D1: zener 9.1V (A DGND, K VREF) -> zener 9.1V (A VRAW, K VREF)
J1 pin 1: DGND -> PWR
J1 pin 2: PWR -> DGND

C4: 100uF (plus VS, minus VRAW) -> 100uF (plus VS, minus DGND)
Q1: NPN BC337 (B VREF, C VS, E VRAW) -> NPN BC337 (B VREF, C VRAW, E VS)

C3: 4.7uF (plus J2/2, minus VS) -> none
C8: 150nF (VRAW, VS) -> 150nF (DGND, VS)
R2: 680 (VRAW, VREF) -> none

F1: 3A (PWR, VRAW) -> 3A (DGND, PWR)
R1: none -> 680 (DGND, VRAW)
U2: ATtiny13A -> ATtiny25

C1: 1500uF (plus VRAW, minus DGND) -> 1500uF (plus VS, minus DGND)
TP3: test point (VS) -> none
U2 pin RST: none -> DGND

= = = = = = =

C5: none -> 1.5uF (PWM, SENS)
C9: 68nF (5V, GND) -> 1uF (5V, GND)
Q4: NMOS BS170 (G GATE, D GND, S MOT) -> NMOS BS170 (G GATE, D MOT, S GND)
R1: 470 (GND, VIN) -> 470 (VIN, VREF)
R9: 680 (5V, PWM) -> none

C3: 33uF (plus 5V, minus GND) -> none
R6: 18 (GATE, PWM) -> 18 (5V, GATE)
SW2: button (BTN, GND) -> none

= = = = = = =

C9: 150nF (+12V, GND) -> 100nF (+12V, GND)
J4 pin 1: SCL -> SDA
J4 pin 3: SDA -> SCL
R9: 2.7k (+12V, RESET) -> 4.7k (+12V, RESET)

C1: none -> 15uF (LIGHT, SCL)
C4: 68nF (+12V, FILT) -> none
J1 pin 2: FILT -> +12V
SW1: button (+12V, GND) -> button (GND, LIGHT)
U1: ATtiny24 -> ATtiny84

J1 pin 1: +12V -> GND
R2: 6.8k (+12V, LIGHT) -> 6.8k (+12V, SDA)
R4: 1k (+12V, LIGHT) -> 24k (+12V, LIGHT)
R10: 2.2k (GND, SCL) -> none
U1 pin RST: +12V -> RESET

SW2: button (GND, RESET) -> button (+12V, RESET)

= = = = = = =

One stretch of the lines above is wanted, from the line that contains "J1 pin 1: DGND -> PWR" through the line that contains "U2 pin RST: none -> DGND". Output it exactly.

### TASK SOLUTION
J1 pin 1: DGND -> PWR
J1 pin 2: PWR -> DGND

C4: 100uF (plus VS, minus VRAW) -> 100uF (plus VS, minus DGND)
Q1: NPN BC337 (B VREF, C VS, E VRAW) -> NPN BC337 (B VREF, C VRAW, E VS)

C3: 4.7uF (plus J2/2, minus VS) -> none
C8: 150nF (VRAW, VS) -> 150nF (DGND, VS)
R2: 680 (VRAW, VREF) -> none

F1: 3A (PWR, VRAW) -> 3A (DGND, PWR)
R1: none -> 680 (DGND, VRAW)
U2: ATtiny13A -> ATtiny25

C1: 1500uF (plus VRAW, minus DGND) -> 1500uF (plus VS, minus DGND)
TP3: test point (VS) -> none
U2 pin RST: none -> DGND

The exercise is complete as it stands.